◆ **Items listed in a dataset**

=== Begin Enclosure ===

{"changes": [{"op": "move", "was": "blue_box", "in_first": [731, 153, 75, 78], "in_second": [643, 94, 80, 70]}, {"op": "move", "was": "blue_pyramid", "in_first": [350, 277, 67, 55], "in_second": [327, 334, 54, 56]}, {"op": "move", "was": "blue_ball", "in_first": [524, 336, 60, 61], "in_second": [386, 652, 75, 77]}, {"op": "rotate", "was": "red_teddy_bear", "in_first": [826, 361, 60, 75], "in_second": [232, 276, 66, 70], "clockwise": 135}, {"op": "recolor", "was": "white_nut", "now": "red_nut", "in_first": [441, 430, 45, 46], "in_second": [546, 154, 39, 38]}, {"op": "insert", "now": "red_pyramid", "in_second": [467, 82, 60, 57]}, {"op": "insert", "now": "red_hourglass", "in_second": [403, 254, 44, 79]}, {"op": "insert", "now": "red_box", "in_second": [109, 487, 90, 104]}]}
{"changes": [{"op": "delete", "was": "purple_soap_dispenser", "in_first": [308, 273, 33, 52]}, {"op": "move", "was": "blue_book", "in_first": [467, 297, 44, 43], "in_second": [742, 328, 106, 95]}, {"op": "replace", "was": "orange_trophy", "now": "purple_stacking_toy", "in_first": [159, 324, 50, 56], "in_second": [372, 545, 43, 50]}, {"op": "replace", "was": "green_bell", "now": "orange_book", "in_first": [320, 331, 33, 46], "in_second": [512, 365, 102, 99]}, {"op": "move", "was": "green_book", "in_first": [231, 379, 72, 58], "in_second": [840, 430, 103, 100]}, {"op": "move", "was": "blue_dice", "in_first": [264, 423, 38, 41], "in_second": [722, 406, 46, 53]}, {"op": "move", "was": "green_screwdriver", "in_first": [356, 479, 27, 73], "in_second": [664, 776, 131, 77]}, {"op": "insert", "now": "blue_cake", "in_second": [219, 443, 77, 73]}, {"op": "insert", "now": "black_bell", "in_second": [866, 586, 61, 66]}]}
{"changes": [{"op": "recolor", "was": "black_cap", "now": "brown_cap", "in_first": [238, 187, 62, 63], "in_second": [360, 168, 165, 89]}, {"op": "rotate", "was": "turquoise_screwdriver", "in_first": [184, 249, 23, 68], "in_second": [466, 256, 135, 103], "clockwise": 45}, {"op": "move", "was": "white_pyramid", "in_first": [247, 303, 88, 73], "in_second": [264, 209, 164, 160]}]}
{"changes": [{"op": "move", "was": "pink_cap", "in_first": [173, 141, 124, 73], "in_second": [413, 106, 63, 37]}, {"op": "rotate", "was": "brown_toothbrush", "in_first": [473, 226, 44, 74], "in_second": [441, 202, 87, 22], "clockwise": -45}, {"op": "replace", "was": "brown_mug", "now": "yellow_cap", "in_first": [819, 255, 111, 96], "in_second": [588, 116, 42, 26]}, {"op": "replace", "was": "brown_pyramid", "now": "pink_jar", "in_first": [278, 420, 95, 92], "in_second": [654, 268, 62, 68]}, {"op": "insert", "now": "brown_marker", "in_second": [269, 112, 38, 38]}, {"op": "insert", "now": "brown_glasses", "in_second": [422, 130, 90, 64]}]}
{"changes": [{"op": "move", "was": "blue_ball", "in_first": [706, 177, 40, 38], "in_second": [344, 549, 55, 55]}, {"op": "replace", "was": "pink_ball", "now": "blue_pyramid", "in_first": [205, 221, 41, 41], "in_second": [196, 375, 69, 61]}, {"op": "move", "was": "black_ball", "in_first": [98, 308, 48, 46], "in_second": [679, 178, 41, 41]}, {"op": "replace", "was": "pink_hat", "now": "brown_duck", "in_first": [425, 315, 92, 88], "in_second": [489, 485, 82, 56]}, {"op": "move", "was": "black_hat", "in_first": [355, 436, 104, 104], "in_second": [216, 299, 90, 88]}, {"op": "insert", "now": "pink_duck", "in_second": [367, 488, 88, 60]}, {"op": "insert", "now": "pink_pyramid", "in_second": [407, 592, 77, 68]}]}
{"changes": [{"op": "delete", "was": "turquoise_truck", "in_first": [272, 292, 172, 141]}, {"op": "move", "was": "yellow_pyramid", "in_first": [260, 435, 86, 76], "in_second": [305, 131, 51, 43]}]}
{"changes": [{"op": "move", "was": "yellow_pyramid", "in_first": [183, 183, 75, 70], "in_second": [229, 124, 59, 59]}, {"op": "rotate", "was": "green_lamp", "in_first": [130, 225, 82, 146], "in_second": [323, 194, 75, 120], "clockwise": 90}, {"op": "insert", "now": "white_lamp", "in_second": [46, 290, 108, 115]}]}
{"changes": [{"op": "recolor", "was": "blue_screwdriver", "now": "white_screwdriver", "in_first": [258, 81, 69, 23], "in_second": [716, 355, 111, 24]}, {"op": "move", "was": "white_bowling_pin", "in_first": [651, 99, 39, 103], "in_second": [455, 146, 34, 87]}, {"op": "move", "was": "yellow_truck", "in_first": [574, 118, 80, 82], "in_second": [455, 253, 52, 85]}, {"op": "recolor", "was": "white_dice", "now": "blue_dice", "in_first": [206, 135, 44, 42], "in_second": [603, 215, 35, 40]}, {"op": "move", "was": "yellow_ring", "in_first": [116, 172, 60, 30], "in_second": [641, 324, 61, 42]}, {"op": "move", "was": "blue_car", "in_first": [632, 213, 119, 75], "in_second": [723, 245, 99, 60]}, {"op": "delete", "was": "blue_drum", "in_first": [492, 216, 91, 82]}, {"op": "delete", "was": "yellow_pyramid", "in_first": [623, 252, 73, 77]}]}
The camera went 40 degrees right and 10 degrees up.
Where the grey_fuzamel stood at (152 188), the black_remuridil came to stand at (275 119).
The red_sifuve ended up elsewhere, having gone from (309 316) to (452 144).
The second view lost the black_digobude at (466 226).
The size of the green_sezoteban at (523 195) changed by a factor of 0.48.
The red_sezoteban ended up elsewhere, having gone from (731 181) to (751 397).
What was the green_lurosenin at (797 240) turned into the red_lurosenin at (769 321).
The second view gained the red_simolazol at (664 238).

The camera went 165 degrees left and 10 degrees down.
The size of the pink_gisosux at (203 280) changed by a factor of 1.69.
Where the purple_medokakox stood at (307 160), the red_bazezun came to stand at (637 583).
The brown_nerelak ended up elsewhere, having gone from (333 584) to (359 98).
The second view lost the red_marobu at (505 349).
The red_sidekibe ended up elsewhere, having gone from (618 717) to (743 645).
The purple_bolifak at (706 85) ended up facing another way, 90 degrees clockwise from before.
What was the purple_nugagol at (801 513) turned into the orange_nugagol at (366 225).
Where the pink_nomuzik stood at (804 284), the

=== End Enclosure ===

◆ **Exercise description**
Every line in the data above has to be retyped exactly.

◆ **Task answer**
{"changes": [{"op": "move", "was": "blue_box", "in_first": [731, 153, 75, 78], "in_second": [643, 94, 80, 70]}, {"op": "move", "was": "blue_pyramid", "in_first": [350, 277, 67, 55], "in_second": [327, 334, 54, 56]}, {"op": "move", "was": "blue_ball", "in_first": [524, 336, 60, 61], "in_second": [386, 652, 75, 77]}, {"op": "rotate", "was": "red_teddy_bear", "in_first": [826, 361, 60, 75], "in_second": [232, 276, 66, 70], "clockwise": 135}, {"op": "recolor", "was": "white_nut", "now": "red_nut", "in_first": [441, 430, 45, 46], "in_second": [546, 154, 39, 38]}, {"op": "insert", "now": "red_pyramid", "in_second": [467, 82, 60, 57]}, {"op": "insert", "now": "red_hourglass", "in_second": [403, 254, 44, 79]}, {"op": "insert", "now": "red_box", "in_second": [109, 487, 90, 104]}]}
{"changes": [{"op": "delete", "was": "purple_soap_dispenser", "in_first": [308, 273, 33, 52]}, {"op": "move", "was": "blue_book", "in_first": [467, 297, 44, 43], "in_second": [742, 328, 106, 95]}, {"op": "replace", "was": "orange_trophy", "now": "purple_stacking_toy", "in_first": [159, 324, 50, 56], "in_second": [372, 545, 43, 50]}, {"op": "replace", "was": "green_bell", "now": "orange_book", "in_first": [320, 331, 33, 46], "in_second": [512, 365, 102, 99]}, {"op": "move", "was": "green_book", "in_first": [231, 379, 72, 58], "in_second": [840, 430, 103, 100]}, {"op": "move", "was": "blue_dice", "in_first": [264, 423, 38, 41], "in_second": [722, 406, 46, 53]}, {"op": "move", "was": "green_screwdriver", "in_first": [356, 479, 27, 73], "in_second": [664, 776, 131, 77]}, {"op": "insert", "now": "blue_cake", "in_second": [219, 443, 77, 73]}, {"op": "insert", "now": "black_bell", "in_second": [866, 586, 61, 66]}]}
{"changes": [{"op": "recolor", "was": "black_cap", "now": "brown_cap", "in_first": [238, 187, 62, 63], "in_second": [360, 168, 165, 89]}, {"op": "rotate", "was": "turquoise_screwdriver", "in_first": [184, 249, 23, 68], "in_second": [466, 256, 135, 103], "clockwise": 45}, {"op": "move", "was": "white_pyramid", "in_first": [247, 303, 88, 73], "in_second": [264, 209, 164, 160]}]}
{"changes": [{"op": "move", "was": "pink_cap", "in_first": [173, 141, 124, 73], "in_second": [413, 106, 63, 37]}, {"op": "rotate", "was": "brown_toothbrush", "in_first": [473, 226, 44, 74], "in_second": [441, 202, 87, 22], "clockwise": -45}, {"op": "replace", "was": "brown_mug", "now": "yellow_cap", "in_first": [819, 255, 111, 96], "in_second": [588, 116, 42, 26]}, {"op": "replace", "was": "brown_pyramid", "now": "pink_jar", "in_first": [278, 420, 95, 92], "in_second": [654, 268, 62, 68]}, {"op": "insert", "now": "brown_marker", "in_second": [269, 112, 38, 38]}, {"op": "insert", "now": "brown_glasses", "in_second": [422, 130, 90, 64]}]}
{"changes": [{"op": "move", "was": "blue_ball", "in_first": [706, 177, 40, 38], "in_second": [344, 549, 55, 55]}, {"op": "replace", "was": "pink_ball", "now": "blue_pyramid", "in_first": [205, 221, 41, 41], "in_second": [196, 375, 69, 61]}, {"op": "move", "was": "black_ball", "in_first": [98, 308, 48, 46], "in_second": [679, 178, 41, 41]}, {"op": "replace", "was": "pink_hat", "now": "brown_duck", "in_first": [425, 315, 92, 88], "in_second": [489, 485, 82, 56]}, {"op": "move", "was": "black_hat", "in_first": [355, 436, 104, 104], "in_second": [216, 299, 90, 88]}, {"op": "insert", "now": "pink_duck", "in_second": [367, 488, 88, 60]}, {"op": "insert", "now": "pink_pyramid", "in_second": [407, 592, 77, 68]}]}
{"changes": [{"op": "delete", "was": "turquoise_truck", "in_first": [272, 292, 172, 141]}, {"op": "move", "was": "yellow_pyramid", "in_first": [260, 435, 86, 76], "in_second": [305, 131, 51, 43]}]}
{"changes": [{"op": "move", "was": "yellow_pyramid", "in_first": [183, 183, 75, 70], "in_second": [229, 124, 59, 59]}, {"op": "rotate", "was": "green_lamp", "in_first": [130, 225, 82, 146], "in_second": [323, 194, 75, 120], "clockwise": 90}, {"op": "insert", "now": "white_lamp", "in_second": [46, 290, 108, 115]}]}
{"changes": [{"op": "recolor", "was": "blue_screwdriver", "now": "white_screwdriver", "in_first": [258, 81, 69, 23], "in_second": [716, 355, 111, 24]}, {"op": "move", "was": "white_bowling_pin", "in_first": [651, 99, 39, 103], "in_second": [455, 146, 34, 87]}, {"op": "move", "was": "yellow_truck", "in_first": [574, 118, 80, 82], "in_second": [455, 253, 52, 85]}, {"op": "recolor", "was": "white_dice", "now": "blue_dice", "in_first": [206, 135, 44, 42], "in_second": [603, 215, 35, 40]}, {"op": "move", "was": "yellow_ring", "in_first": [116, 172, 60, 30], "in_second": [641, 324, 61, 42]}, {"op": "move", "was": "blue_car", "in_first": [632, 213, 119, 75], "in_second": [723, 245, 99, 60]}, {"op": "delete", "was": "blue_drum", "in_first": [492, 216, 91, 82]}, {"op": "delete", "was": "yellow_pyramid", "in_first": [623, 252, 73, 77]}]}
The camera went 40 degrees right and 10 degrees up.
Where the grey_fuzamel stood at (152 188), the black_remuridil came to stand at (275 119).
The red_sifuve ended up elsewhere, having gone from (309 316) to (452 144).
The second view lost the black_digobude at (466 226).
The size of the green_sezoteban at (523 195) changed by a factor of 0.48.
The red_sezoteban ended up elsewhere, having gone from (731 181) to (751 397).
What was the green_lurosenin at (797 240) turned into the red_lurosenin at (769 321).
The second view gained the red_simolazol at (664 238).

The camera went 165 degrees left and 10 degrees down.
The size of the pink_gisosux at (203 280) changed by a factor of 1.69.
Where the purple_medokakox stood at (307 160), the red_bazezun came to stand at (637 583).
The brown_nerelak ended up elsewhere, having gone from (333 584) to (359 98).
The second view lost the red_marobu at (505 349).
The red_sidekibe ended up elsewhere, having gone from (618 717) to (743 645).
The purple_bolifak at (706 85) ended up facing another way, 90 degrees clockwise from before.
What was the purple_nugagol at (801 513) turned into the orange_nugagol at (366 225).
Where the pink_nomuzik stood at (804 284), the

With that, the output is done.